**PROMPT**: Please restate, exactly as they appear, only the lines from the one that contains "ENC pin CLK: GP22 -> GP5" to the final line of the entries, with no pictures.
[Start of Attachment]
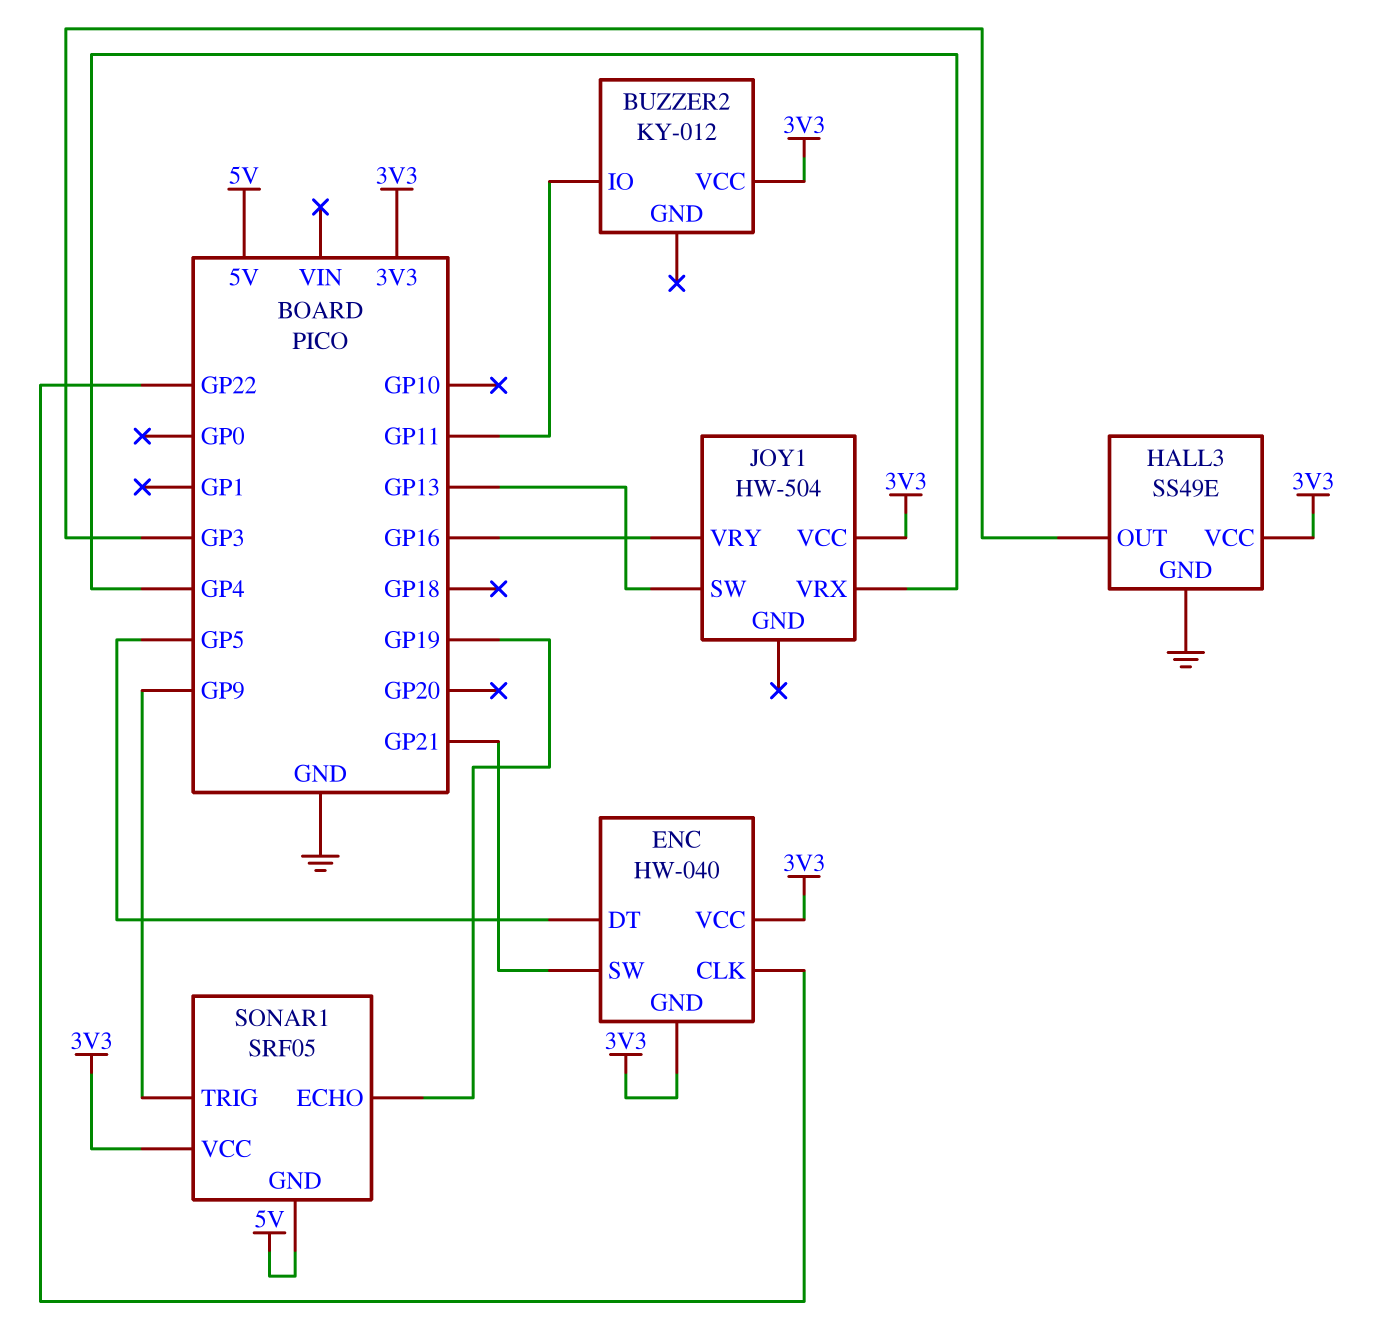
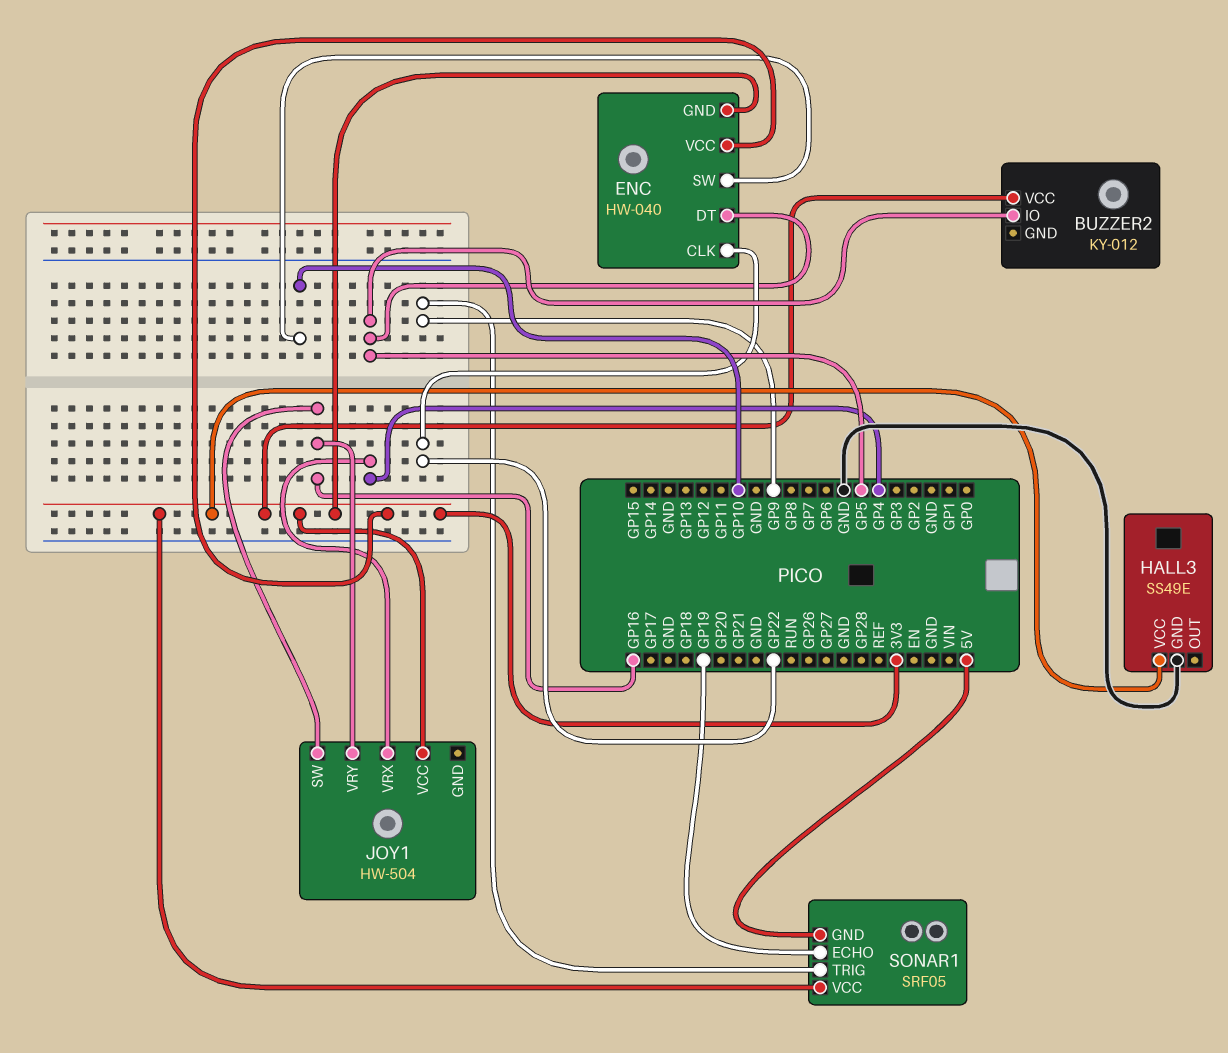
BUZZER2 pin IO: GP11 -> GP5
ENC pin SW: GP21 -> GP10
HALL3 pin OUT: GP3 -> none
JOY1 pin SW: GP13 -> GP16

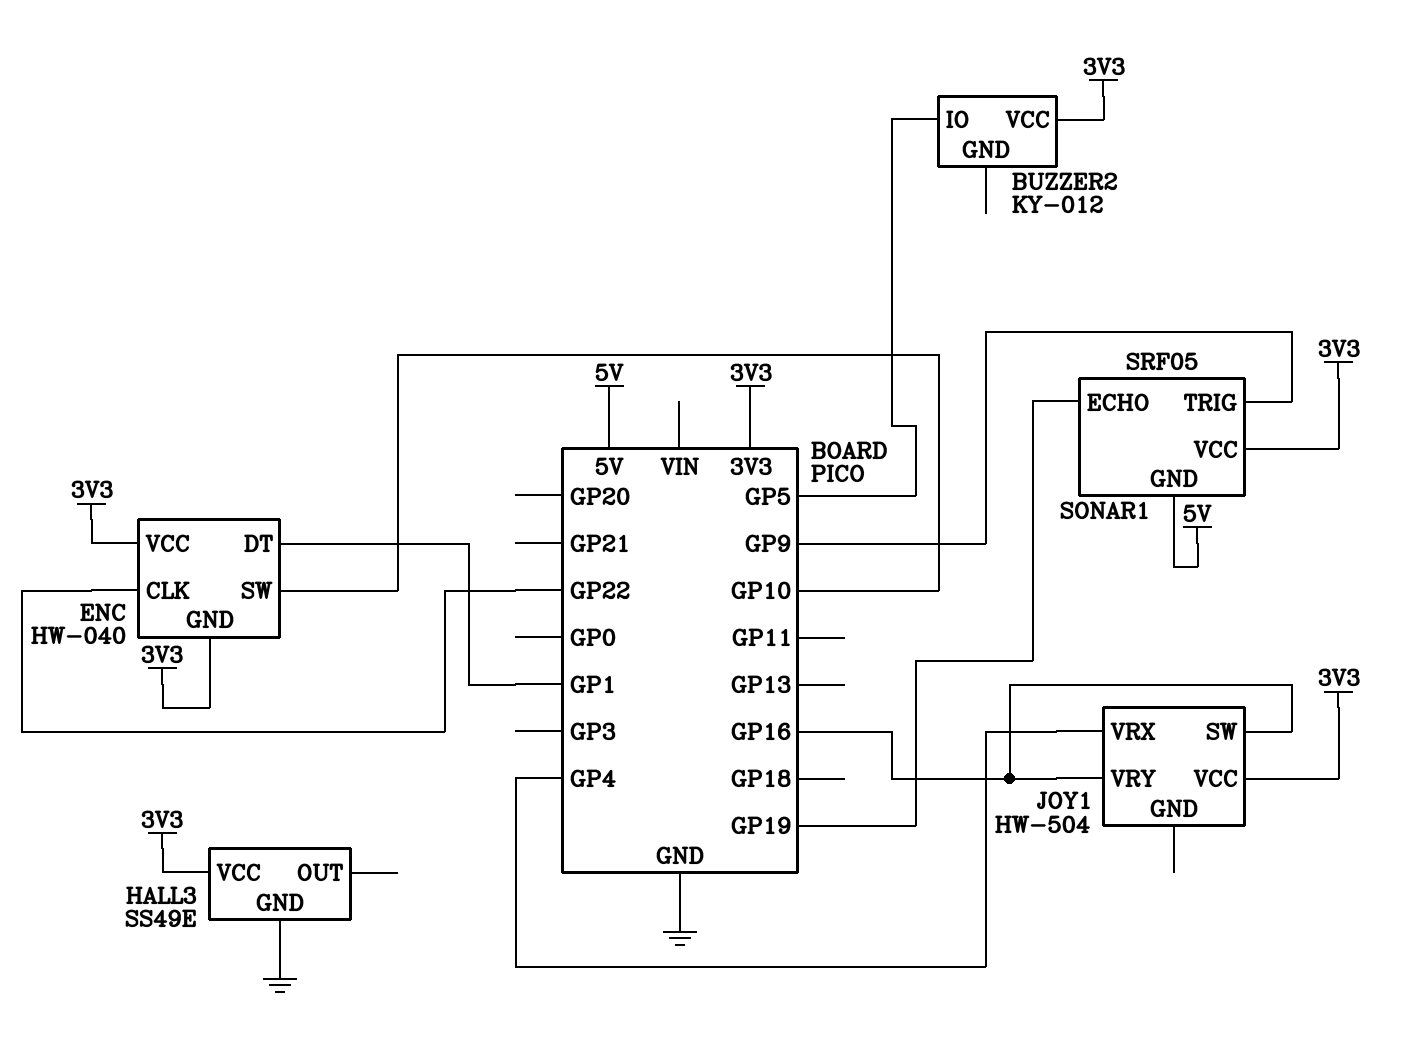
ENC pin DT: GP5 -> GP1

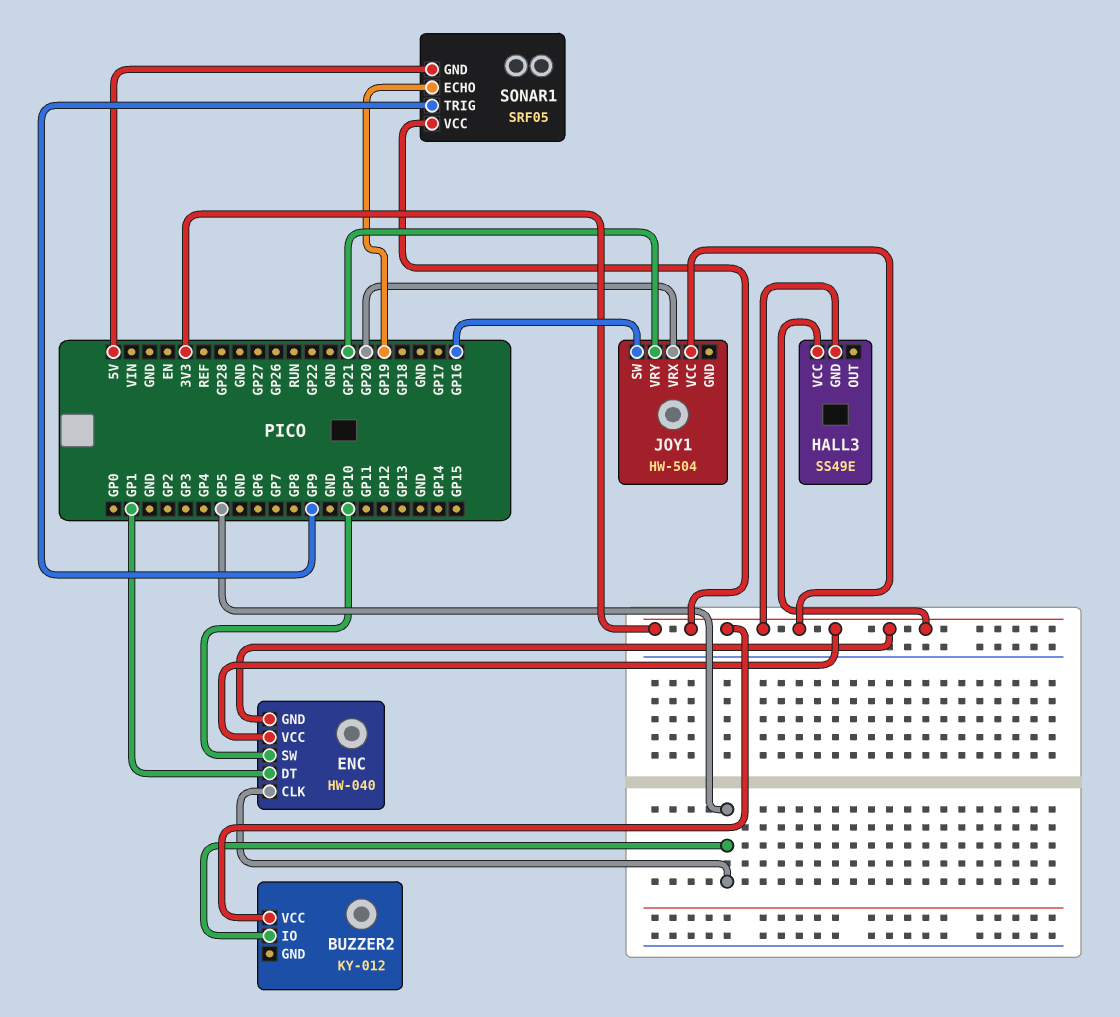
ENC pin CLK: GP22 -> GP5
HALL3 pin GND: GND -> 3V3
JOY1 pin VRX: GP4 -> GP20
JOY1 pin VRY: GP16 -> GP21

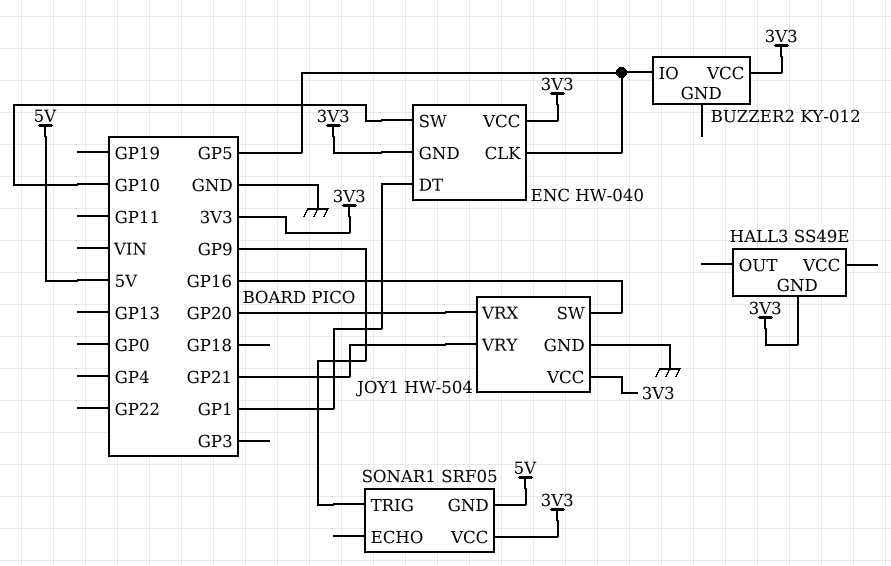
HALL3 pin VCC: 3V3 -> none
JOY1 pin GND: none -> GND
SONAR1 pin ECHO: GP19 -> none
[End of Attachment]
**RESPONSE TO THIS TASK**:
ENC pin CLK: GP22 -> GP5
HALL3 pin GND: GND -> 3V3
JOY1 pin VRX: GP4 -> GP20
JOY1 pin VRY: GP16 -> GP21

HALL3 pin VCC: 3V3 -> none
JOY1 pin GND: none -> GND
SONAR1 pin ECHO: GP19 -> none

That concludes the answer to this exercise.